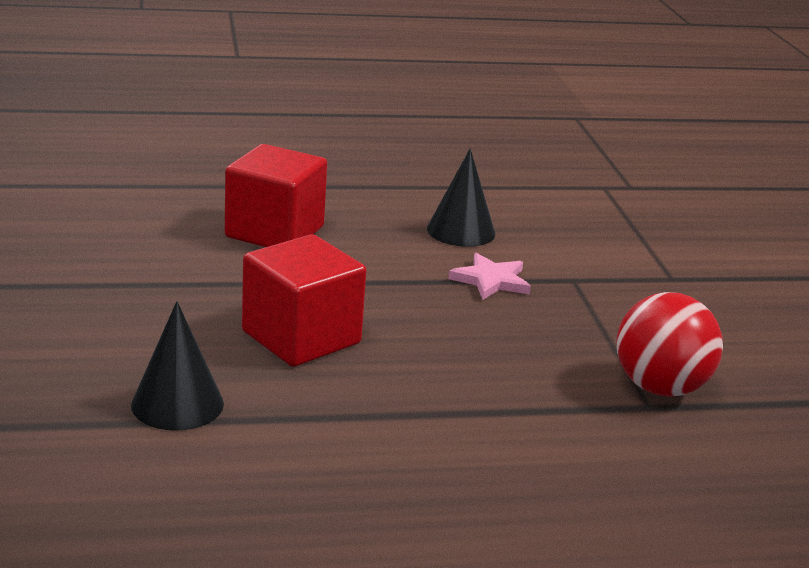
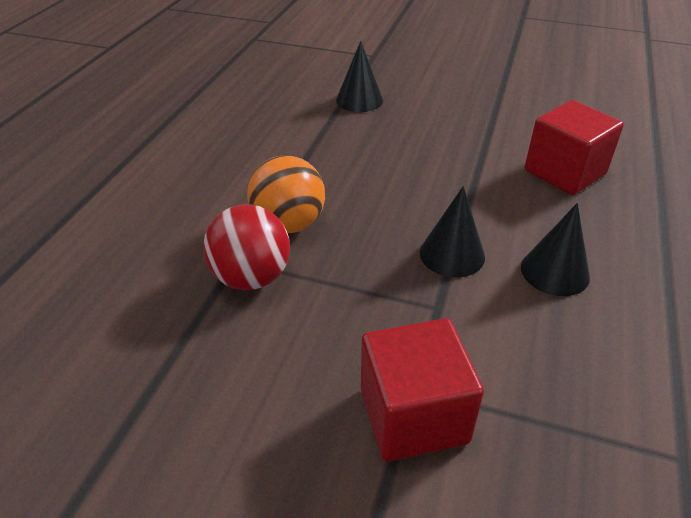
camera: 120 degrees right, 15 degrees up
red cube [242,234,367,367] -> red cube moved to [360,318,484,462]
pink star [448,253,531,300] -> black cone [420,186,485,277]
none -> orange ball [247,156,325,233]

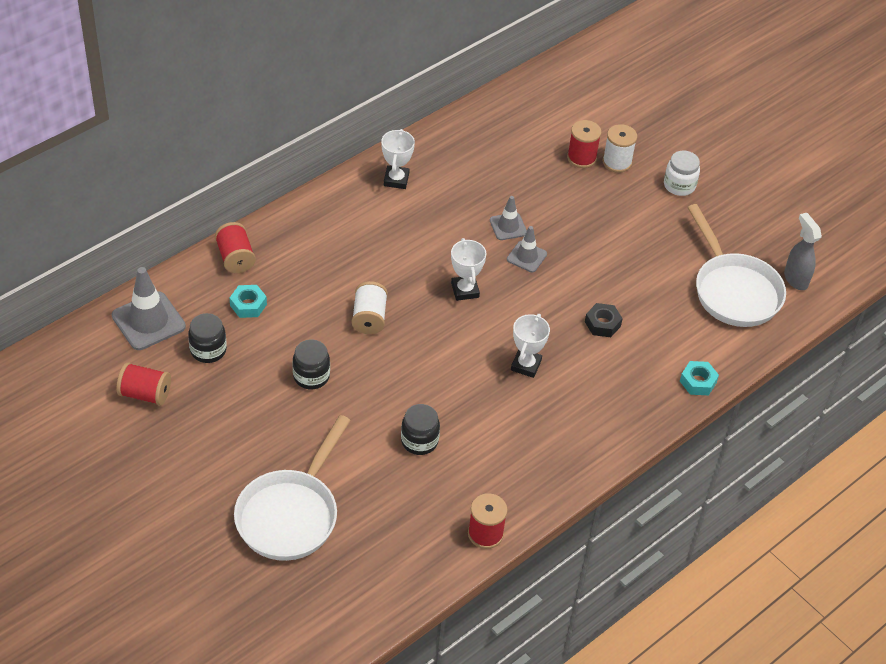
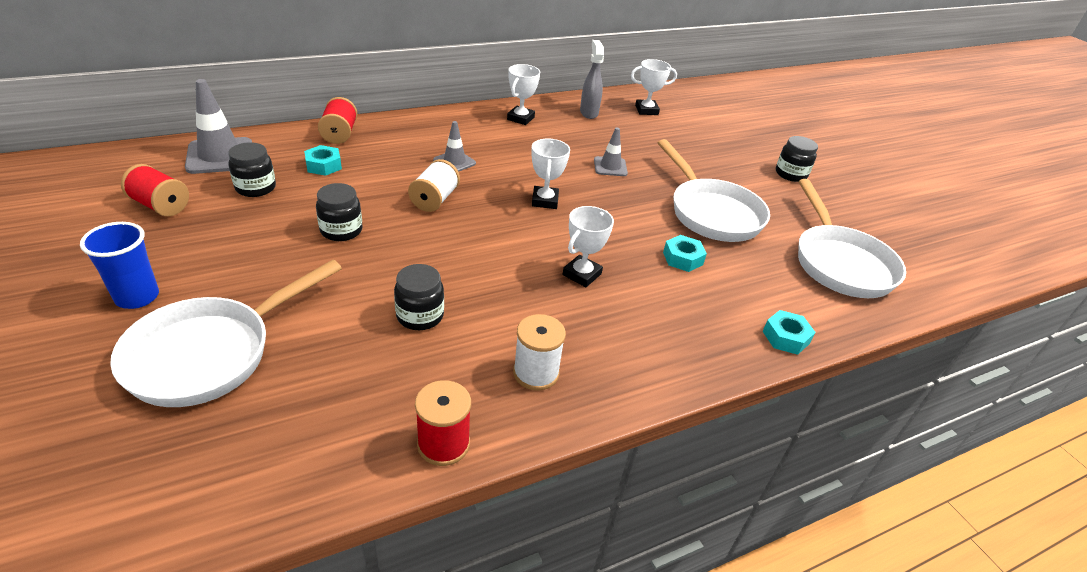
camera: 15 degrees right, 10 degrees down
grey traffic cone [507,226,547,272] -> grey traffic cone moved to [433,121,476,172]
red spool [567,120,601,168] -> none
black nut [585,303,623,337] -> turquoise nut [663,235,707,272]
white spool [603,124,637,173] -> white spool moved to [513,314,566,390]
white jar [664,150,700,196] -> black jar [776,136,818,182]
grey spray bottle [784,213,822,290] -> grey spray bottle moved to [580,40,604,119]
none -> blue cup [80,222,159,309]
none -> white trophy [631,59,677,115]
none -> white pan [658,139,770,242]

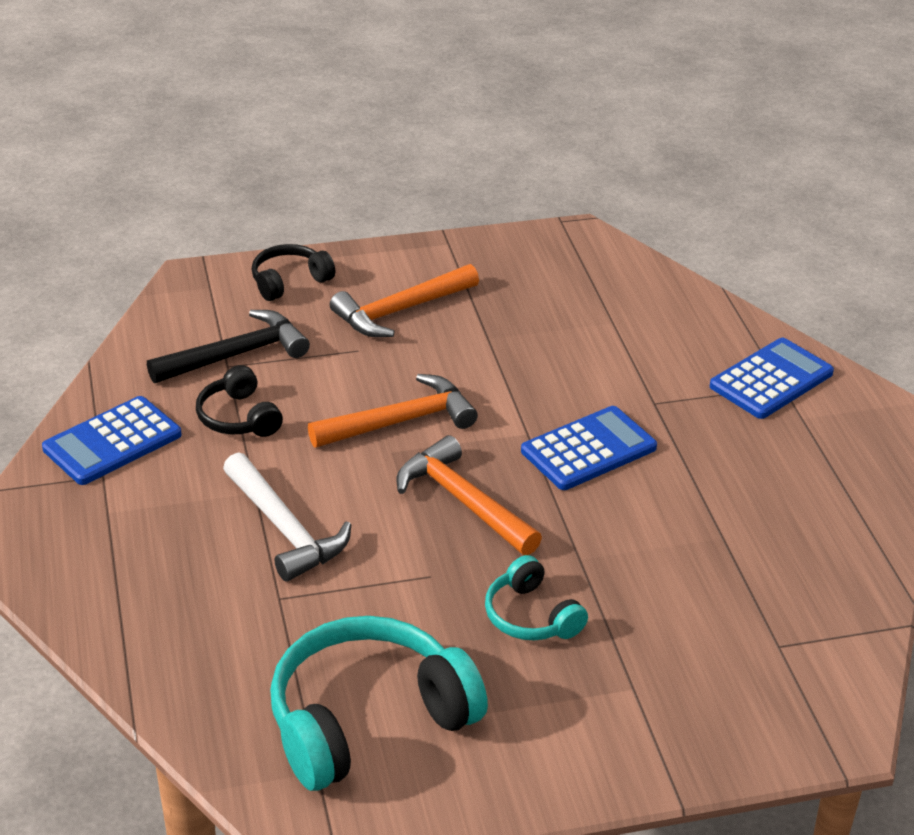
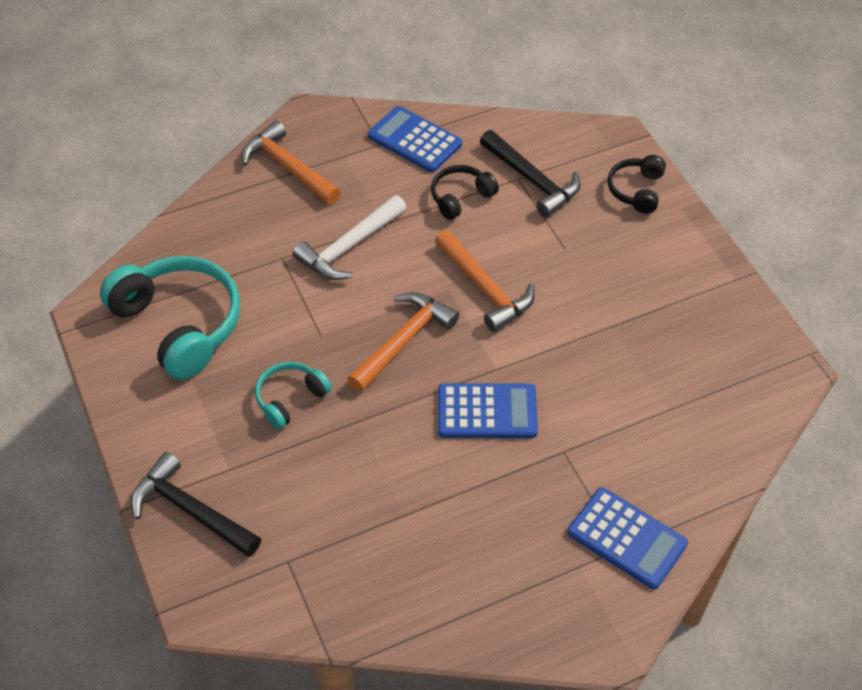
camera: 80 degrees right, 15 degrees up
black headphones [252,244,335,301] -> black headphones turned 120 degrees counterclockwise [608,155,666,214]
orange hammer [330,264,479,337] -> orange hammer moved to [241,120,341,204]
blue calculator [521,406,657,490] -> blue calculator turned 45 degrees counterclockwise [438,383,538,438]
none -> black hammer [131,452,261,557]

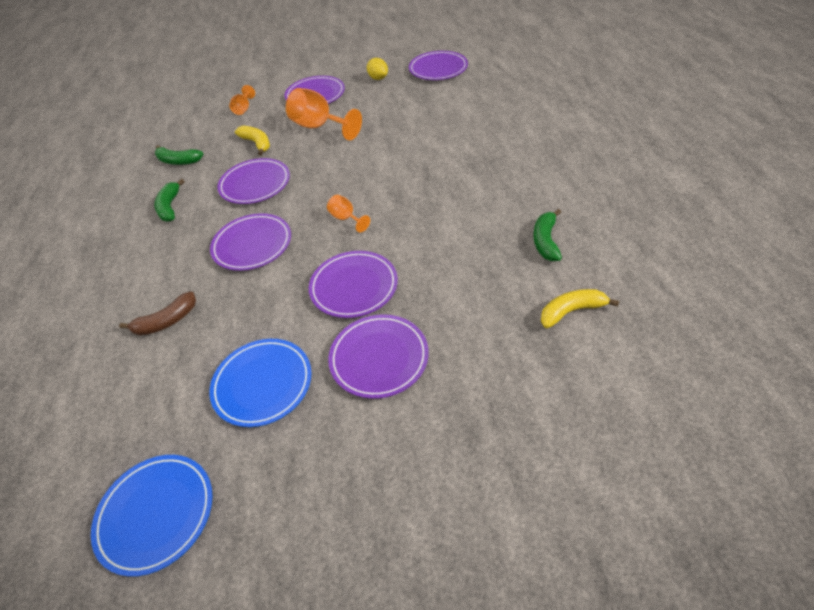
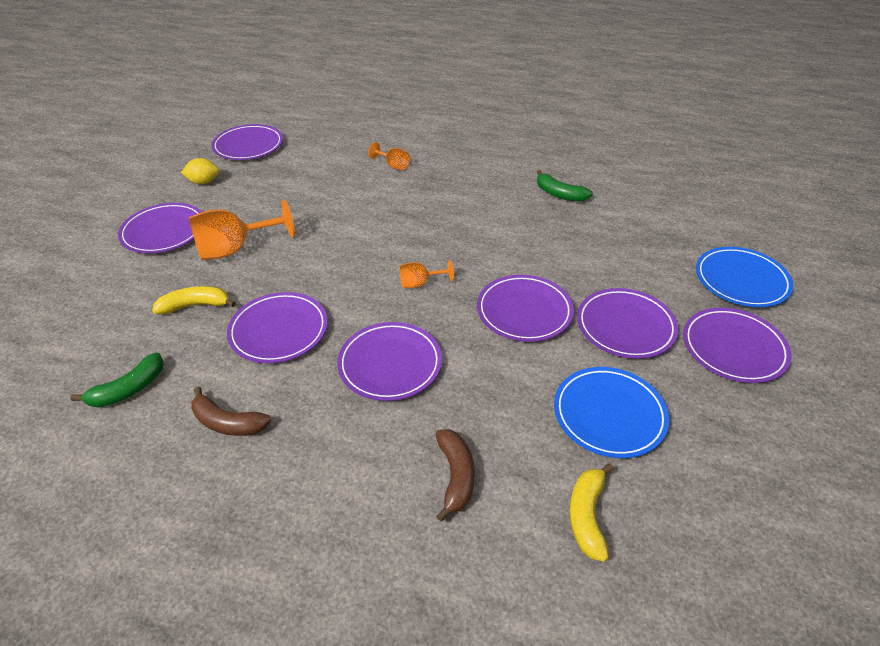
camera: 65 degrees left, 5 degrees down
blue plate [91,455,212,577] -> blue plate moved to [696,247,793,307]
green banana [154,179,185,222] -> brown banana [191,386,271,436]
orange goblet [229,85,255,115] -> orange goblet moved to [368,142,410,170]
yellow banana [541,289,619,328] -> yellow banana moved to [569,463,613,561]
none -> purple plate [683,308,792,383]

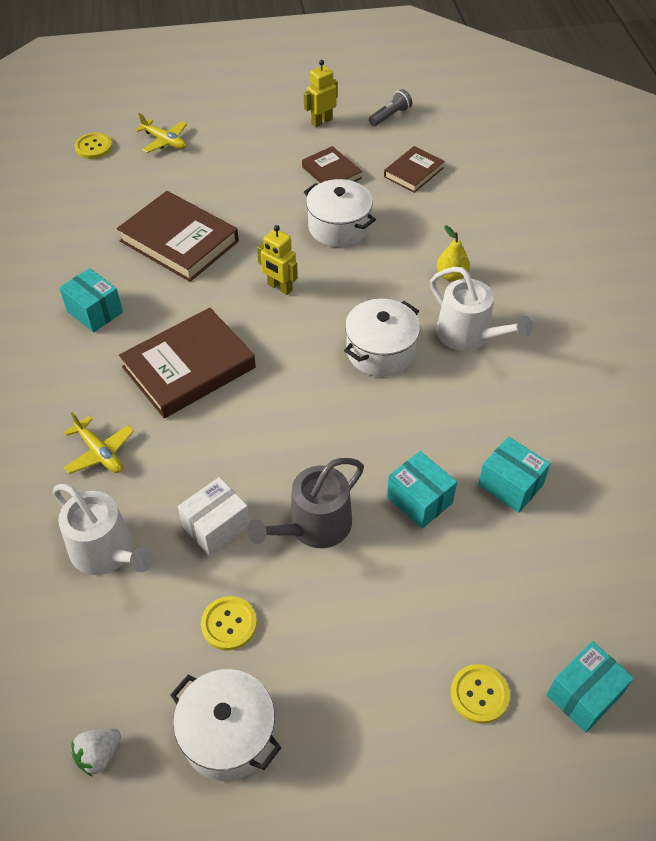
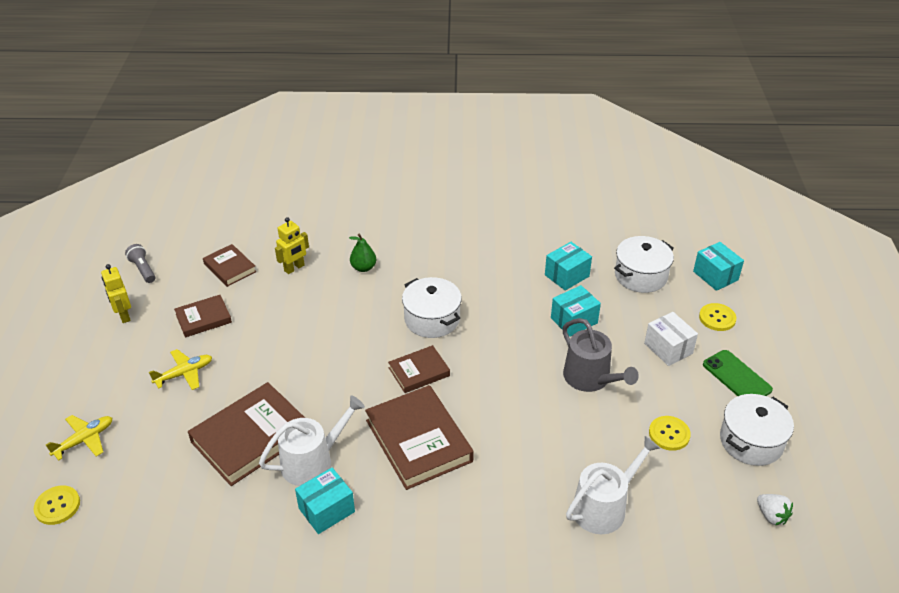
camera: 80 degrees left, 10 degrees down
yellow plane [63,412,134,474] -> yellow plane moved to [149,349,212,390]
white box [178,477,250,556] -> white box moved to [644,312,698,366]
yellow robot [257,225,298,295] -> yellow robot moved to [275,217,309,274]
white pot [304,179,376,247] -> white pot moved to [614,236,674,293]
white watering can [430,267,533,351] -> white watering can moved to [259,395,365,486]
yellow pear [437,225,470,282] -> green pear [349,234,376,272]
none -> brown book [388,345,450,393]
none -> green phone [703,350,773,396]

- _What this task involves_:
Exact repetition is the task: every line from the start of the data to the line with "camera: 80 degrees left, 10 degrees down", inclusive, and none after it, pictures omitted.

- _Problem solution_:
camera: 120 degrees right, 15 degrees up
red cube [242,234,367,367] -> red cube moved to [360,318,484,462]
pink star [448,253,531,300] -> black cone [420,186,485,277]
none -> orange ball [247,156,325,233]

camera: 15 degrees right, 10 degrees down
grey traffic cone [507,226,547,272] -> grey traffic cone moved to [433,121,476,172]
red spool [567,120,601,168] -> none
black nut [585,303,623,337] -> turquoise nut [663,235,707,272]
white spool [603,124,637,173] -> white spool moved to [513,314,566,390]
white jar [664,150,700,196] -> black jar [776,136,818,182]
grey spray bottle [784,213,822,290] -> grey spray bottle moved to [580,40,604,119]
none -> blue cup [80,222,159,309]
none -> white trophy [631,59,677,115]
none -> white pan [658,139,770,242]

camera: 80 degrees right, 15 degrees up
black headphones [252,244,335,301] -> black headphones turned 120 degrees counterclockwise [608,155,666,214]
orange hammer [330,264,479,337] -> orange hammer moved to [241,120,341,204]
blue calculator [521,406,657,490] -> blue calculator turned 45 degrees counterclockwise [438,383,538,438]
none -> black hammer [131,452,261,557]

camera: 65 degrees left, 5 degrees down
blue plate [91,455,212,577] -> blue plate moved to [696,247,793,307]
green banana [154,179,185,222] -> brown banana [191,386,271,436]
orange goblet [229,85,255,115] -> orange goblet moved to [368,142,410,170]
yellow banana [541,289,619,328] -> yellow banana moved to [569,463,613,561]
none -> purple plate [683,308,792,383]

camera: 80 degrees left, 10 degrees down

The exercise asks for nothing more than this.